◆ WORK TO COMPLETE ◆
Output the records below in full, word for word; pictures do not belong in it.

◆ INPUT ◆

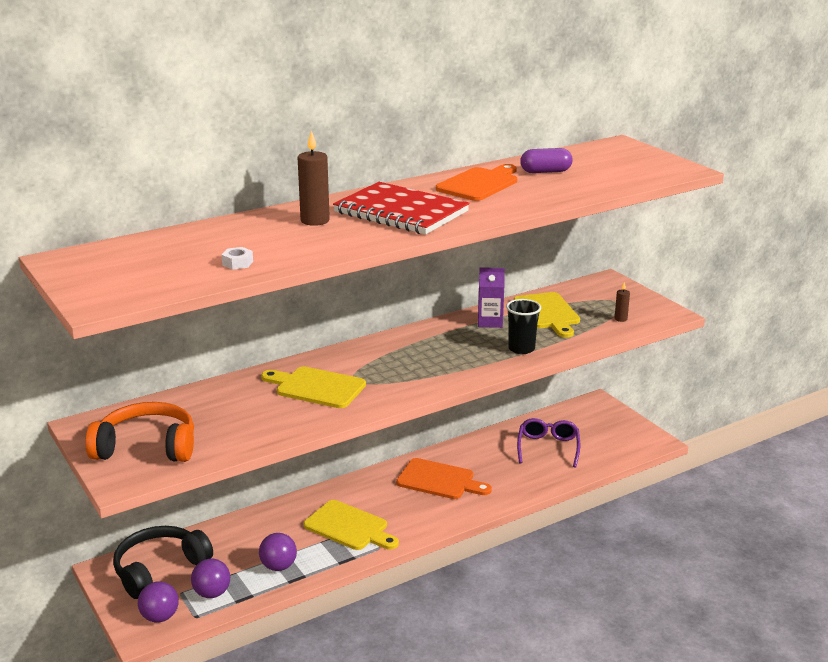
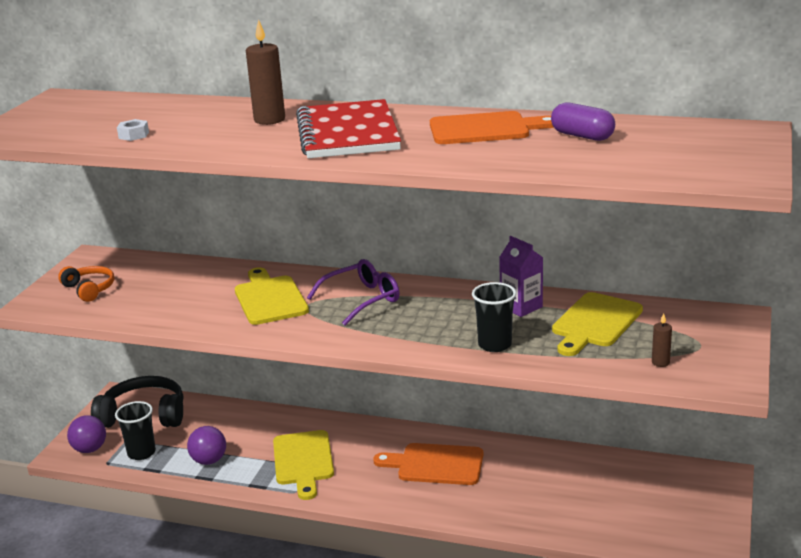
camera: 50 degrees right, 0 degrees up
(147, 447) = (89, 289): orange headphones -> orange headphones, size x0.57
(212, 593) = (141, 453): purple ball -> black cup
(439, 480) = (436, 464): orange cutting board -> orange cutting board turned 120 degrees clockwise
(548, 447) = (586, 492): purple glasses -> purple glasses (362, 299)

◆ PROBLEM SOLUTION ◆
camera: 50 degrees right, 0 degrees up
(147, 447) = (89, 289): orange headphones -> orange headphones, size x0.57
(212, 593) = (141, 453): purple ball -> black cup
(439, 480) = (436, 464): orange cutting board -> orange cutting board turned 120 degrees clockwise
(548, 447) = (586, 492): purple glasses -> purple glasses (362, 299)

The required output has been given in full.